PROBLEM REQUIREMENTS:
In the data below, find the line containing "camera: 100 degrees right, 5 degrees down", then set down that line and every later line up to and including the line containing "(709, 187) = (759, 492): red", exactly.

GIVEN ENTRIES:
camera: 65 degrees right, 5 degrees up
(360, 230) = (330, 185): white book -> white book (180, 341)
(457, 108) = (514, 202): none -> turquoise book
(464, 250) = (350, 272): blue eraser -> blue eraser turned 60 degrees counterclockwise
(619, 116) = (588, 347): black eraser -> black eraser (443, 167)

...

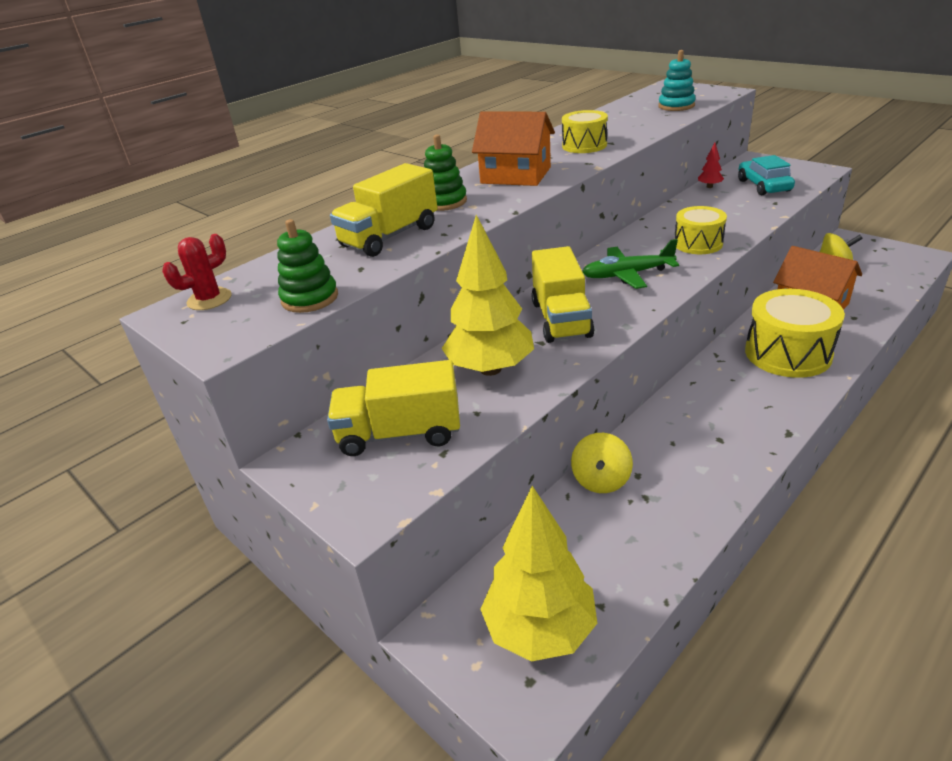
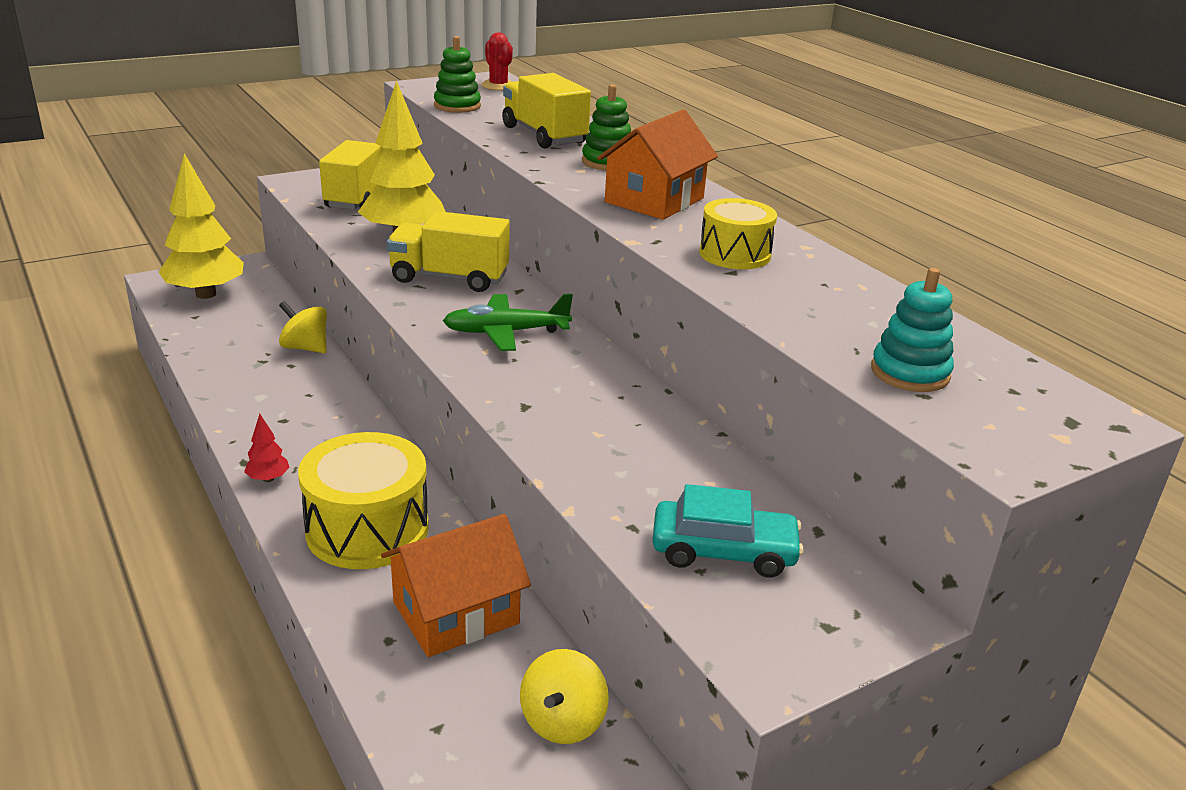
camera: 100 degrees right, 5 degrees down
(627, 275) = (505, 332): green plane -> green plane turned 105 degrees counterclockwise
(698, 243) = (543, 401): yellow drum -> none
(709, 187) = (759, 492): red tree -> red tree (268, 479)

SOLUTION FOR THIS EXERCISE:
camera: 100 degrees right, 5 degrees down
(627, 275) = (505, 332): green plane -> green plane turned 105 degrees counterclockwise
(698, 243) = (543, 401): yellow drum -> none
(709, 187) = (759, 492): red tree -> red tree (268, 479)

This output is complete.